→ Instructions to follow: Find "none -> brown brick F12:F13 level 1" and "none -> orange slope J6:L6 level 1 top L" in the records below. Copy the lines holding them and every line between, exactly, and no others.

→ Scene change data:
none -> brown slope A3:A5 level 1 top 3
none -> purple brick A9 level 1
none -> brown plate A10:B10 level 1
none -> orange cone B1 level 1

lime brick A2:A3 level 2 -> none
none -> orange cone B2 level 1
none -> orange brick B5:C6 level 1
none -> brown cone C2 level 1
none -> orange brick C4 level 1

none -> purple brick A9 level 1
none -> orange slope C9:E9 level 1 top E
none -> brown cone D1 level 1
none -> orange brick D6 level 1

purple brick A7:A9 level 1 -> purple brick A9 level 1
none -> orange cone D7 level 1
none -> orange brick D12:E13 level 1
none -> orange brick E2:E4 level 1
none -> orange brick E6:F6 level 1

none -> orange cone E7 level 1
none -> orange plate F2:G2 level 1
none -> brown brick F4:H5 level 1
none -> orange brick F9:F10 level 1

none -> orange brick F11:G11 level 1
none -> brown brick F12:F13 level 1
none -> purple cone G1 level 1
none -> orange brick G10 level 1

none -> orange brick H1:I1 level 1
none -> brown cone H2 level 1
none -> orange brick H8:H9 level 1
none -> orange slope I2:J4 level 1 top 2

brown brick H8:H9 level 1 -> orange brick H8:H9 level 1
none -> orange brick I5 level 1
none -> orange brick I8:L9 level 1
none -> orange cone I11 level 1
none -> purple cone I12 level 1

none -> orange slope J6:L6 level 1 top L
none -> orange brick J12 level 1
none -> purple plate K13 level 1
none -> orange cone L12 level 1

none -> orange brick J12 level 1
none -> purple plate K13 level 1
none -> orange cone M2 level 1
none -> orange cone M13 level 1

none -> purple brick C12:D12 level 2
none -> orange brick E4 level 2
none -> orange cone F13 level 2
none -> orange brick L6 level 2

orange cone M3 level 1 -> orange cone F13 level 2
---
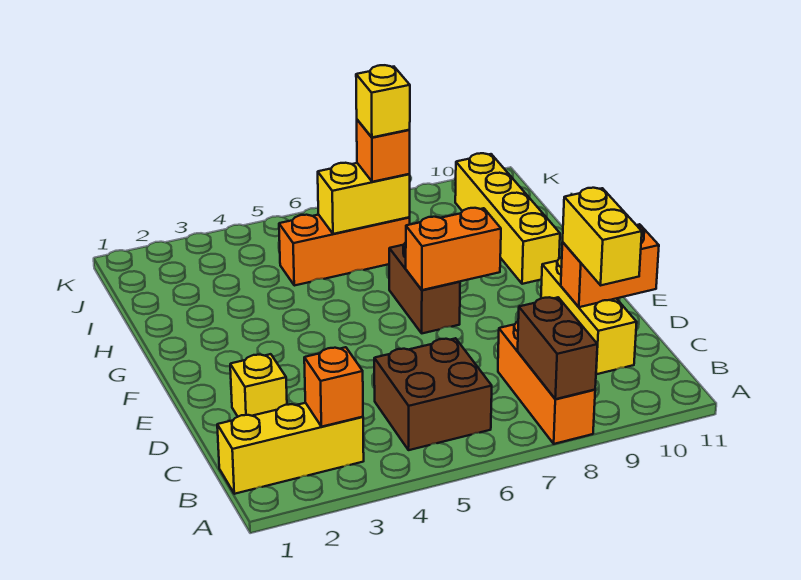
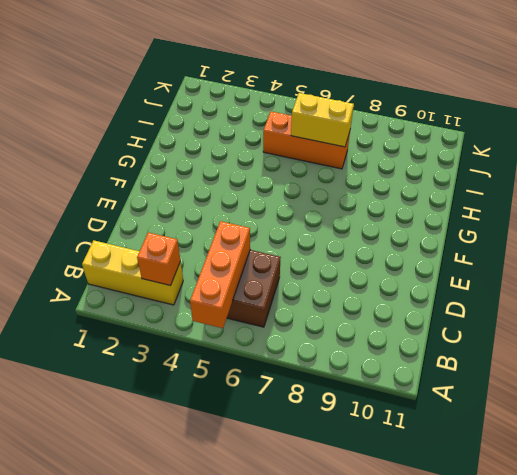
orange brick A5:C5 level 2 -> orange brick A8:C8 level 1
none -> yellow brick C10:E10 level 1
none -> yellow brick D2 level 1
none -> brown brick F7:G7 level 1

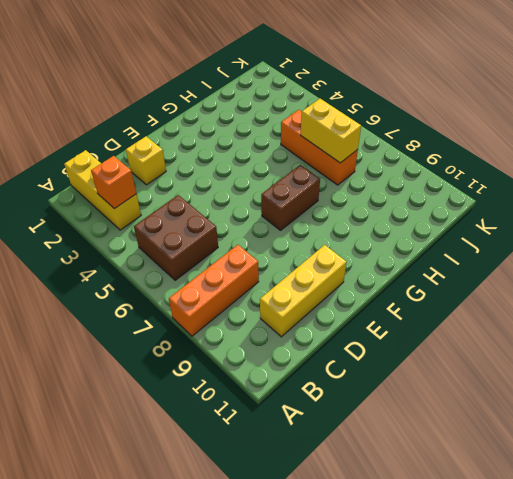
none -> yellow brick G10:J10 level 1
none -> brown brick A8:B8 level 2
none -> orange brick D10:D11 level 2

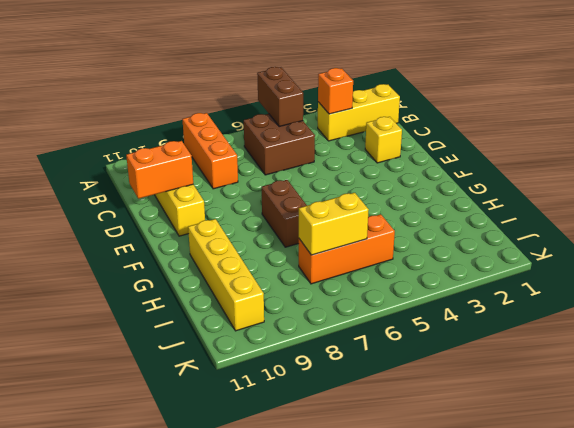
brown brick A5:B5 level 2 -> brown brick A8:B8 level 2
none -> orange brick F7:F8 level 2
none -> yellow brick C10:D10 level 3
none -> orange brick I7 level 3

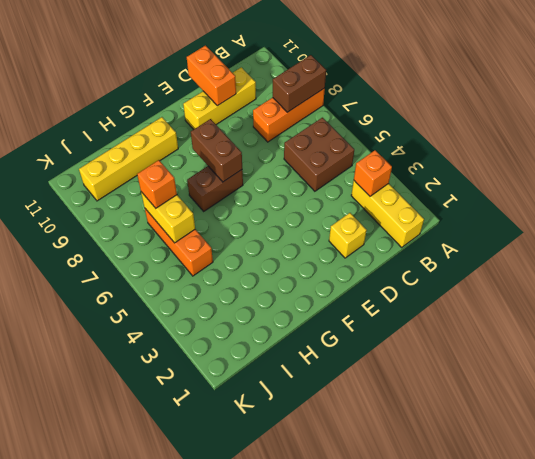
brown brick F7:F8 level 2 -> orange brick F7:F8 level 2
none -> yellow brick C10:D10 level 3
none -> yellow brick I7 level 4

→ Expected output:
none -> brown brick F12:F13 level 1
none -> purple cone G1 level 1
none -> orange brick G10 level 1

none -> orange brick H1:I1 level 1
none -> brown cone H2 level 1
none -> orange brick H8:H9 level 1
none -> orange slope I2:J4 level 1 top 2

brown brick H8:H9 level 1 -> orange brick H8:H9 level 1
none -> orange brick I5 level 1
none -> orange brick I8:L9 level 1
none -> orange cone I11 level 1
none -> purple cone I12 level 1

none -> orange slope J6:L6 level 1 top L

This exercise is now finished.